__Your task__.
With images excluded, write out each entry below exactly as given.

━━━ Dataset content

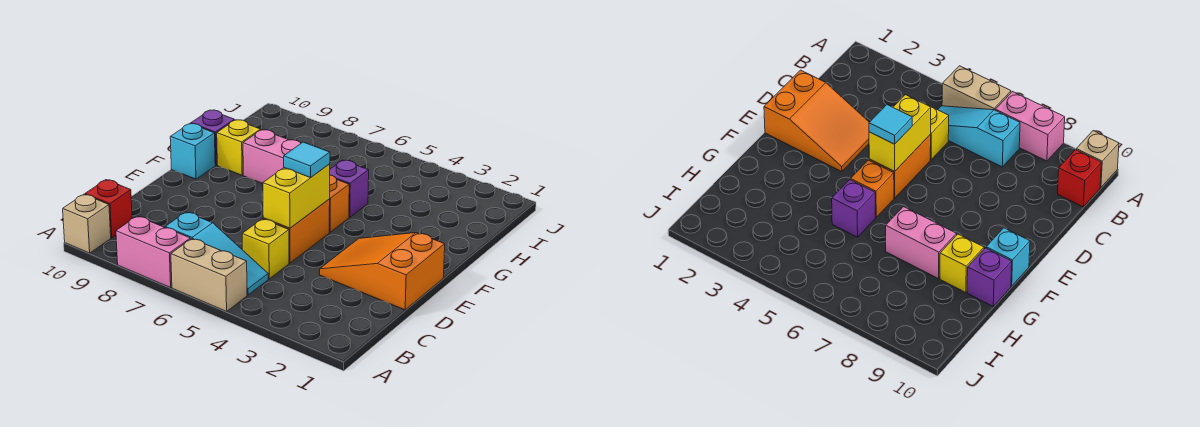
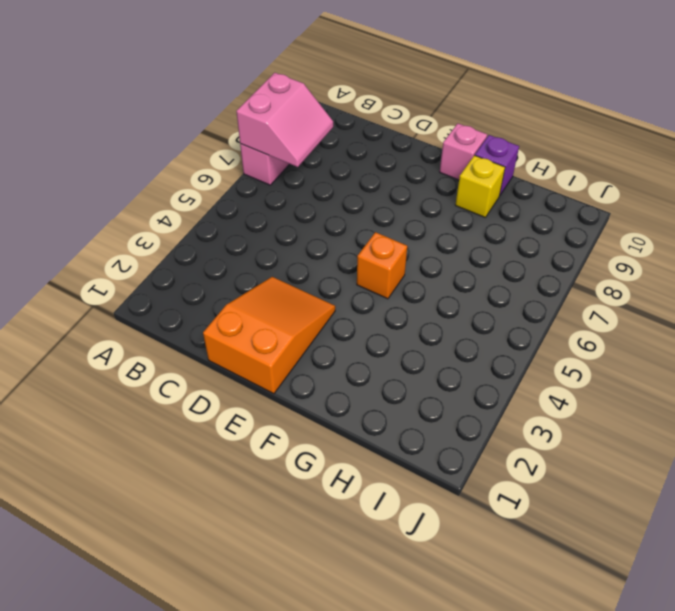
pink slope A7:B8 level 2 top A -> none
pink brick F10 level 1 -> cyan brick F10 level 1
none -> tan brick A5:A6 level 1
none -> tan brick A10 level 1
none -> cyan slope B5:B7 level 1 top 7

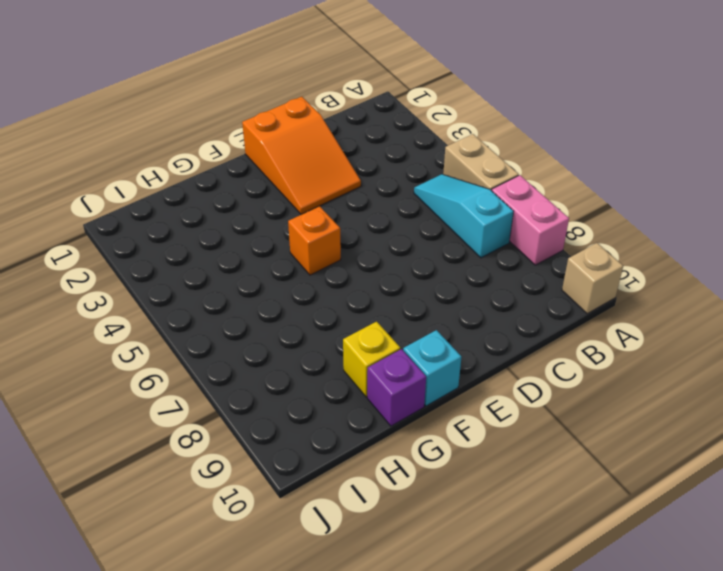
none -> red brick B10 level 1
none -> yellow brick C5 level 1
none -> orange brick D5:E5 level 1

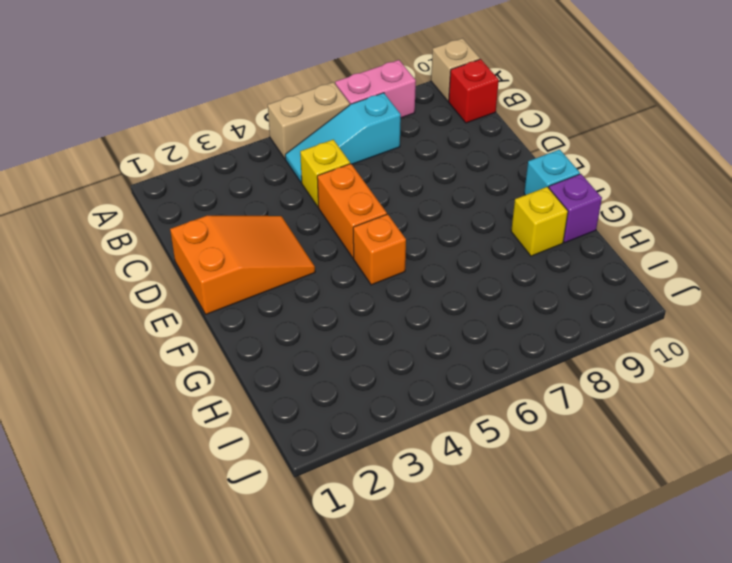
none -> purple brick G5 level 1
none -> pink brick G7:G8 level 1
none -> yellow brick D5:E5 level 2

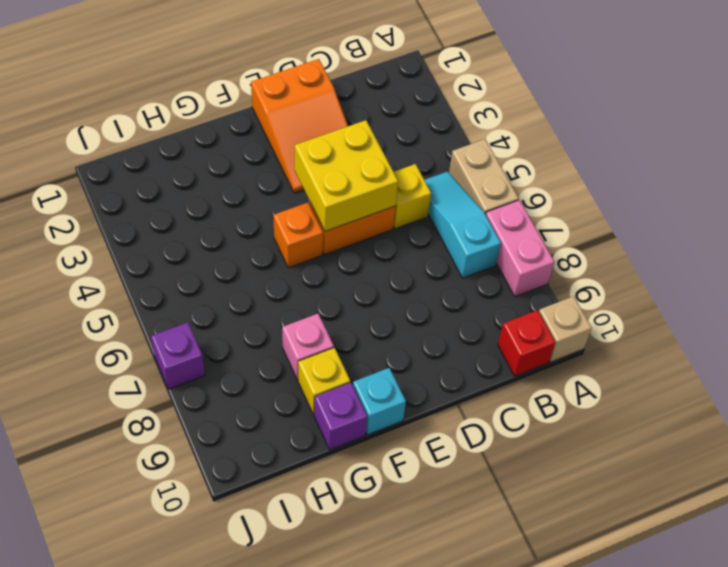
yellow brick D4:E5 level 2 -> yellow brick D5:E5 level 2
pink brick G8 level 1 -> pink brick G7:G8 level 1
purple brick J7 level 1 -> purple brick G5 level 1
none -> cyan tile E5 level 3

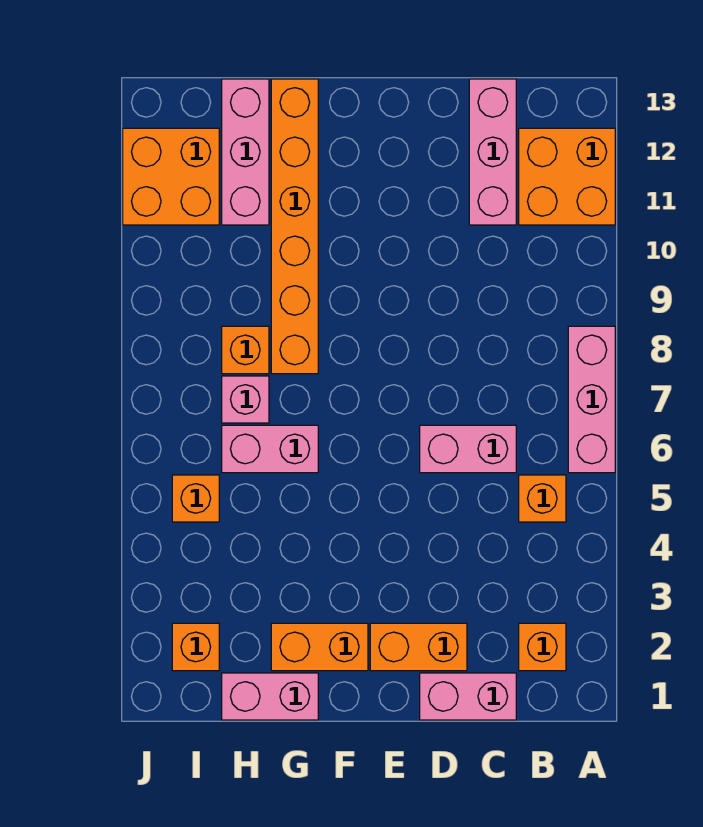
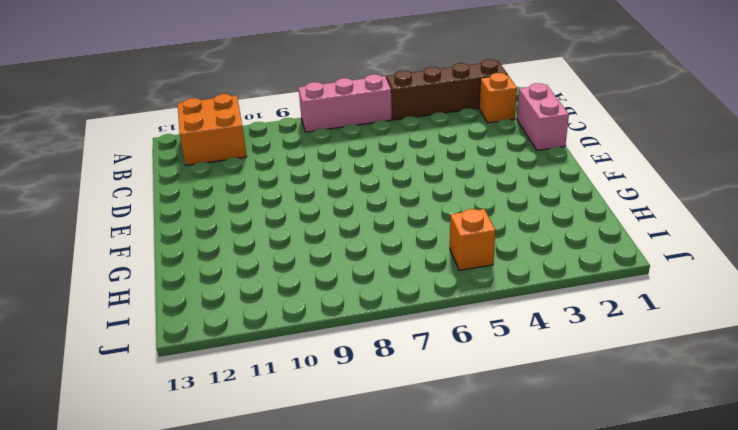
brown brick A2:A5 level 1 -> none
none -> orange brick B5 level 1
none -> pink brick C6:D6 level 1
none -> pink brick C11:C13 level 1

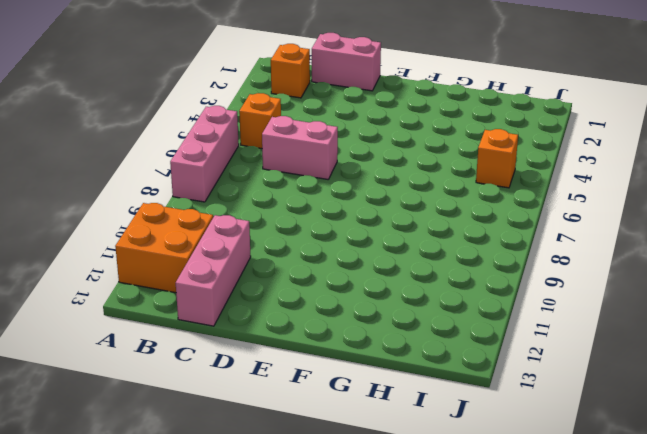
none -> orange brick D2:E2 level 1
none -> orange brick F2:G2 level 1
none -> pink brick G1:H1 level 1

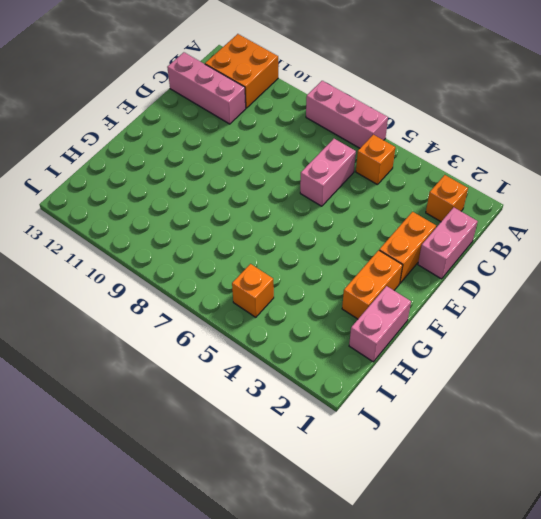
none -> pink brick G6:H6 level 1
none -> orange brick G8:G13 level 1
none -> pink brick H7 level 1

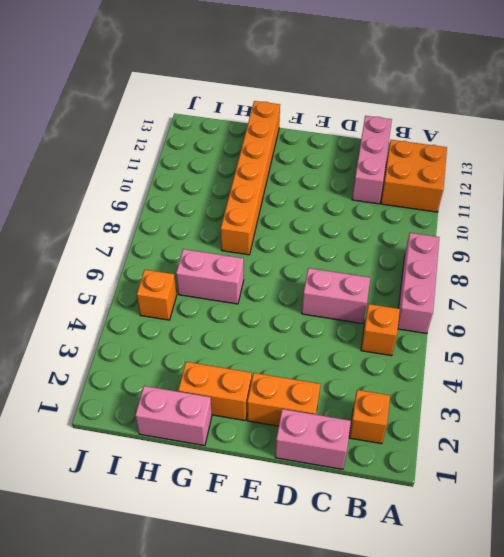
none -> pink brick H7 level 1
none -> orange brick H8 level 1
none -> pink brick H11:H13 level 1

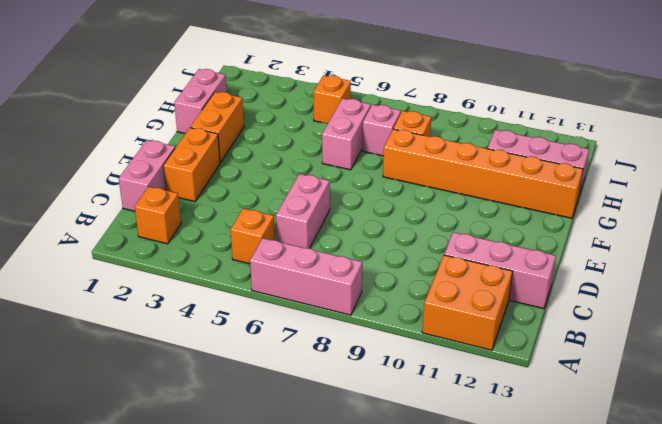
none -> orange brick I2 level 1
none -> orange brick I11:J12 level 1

━━━━━━

__Result__.
pink slope A7:B8 level 2 top A -> none
pink brick F10 level 1 -> cyan brick F10 level 1
none -> tan brick A5:A6 level 1
none -> tan brick A10 level 1
none -> cyan slope B5:B7 level 1 top 7

none -> red brick B10 level 1
none -> yellow brick C5 level 1
none -> orange brick D5:E5 level 1

none -> purple brick G5 level 1
none -> pink brick G7:G8 level 1
none -> yellow brick D5:E5 level 2

yellow brick D4:E5 level 2 -> yellow brick D5:E5 level 2
pink brick G8 level 1 -> pink brick G7:G8 level 1
purple brick J7 level 1 -> purple brick G5 level 1
none -> cyan tile E5 level 3

brown brick A2:A5 level 1 -> none
none -> orange brick B5 level 1
none -> pink brick C6:D6 level 1
none -> pink brick C11:C13 level 1

none -> orange brick D2:E2 level 1
none -> orange brick F2:G2 level 1
none -> pink brick G1:H1 level 1

none -> pink brick G6:H6 level 1
none -> orange brick G8:G13 level 1
none -> pink brick H7 level 1

none -> pink brick H7 level 1
none -> orange brick H8 level 1
none -> pink brick H11:H13 level 1

none -> orange brick I2 level 1
none -> orange brick I11:J12 level 1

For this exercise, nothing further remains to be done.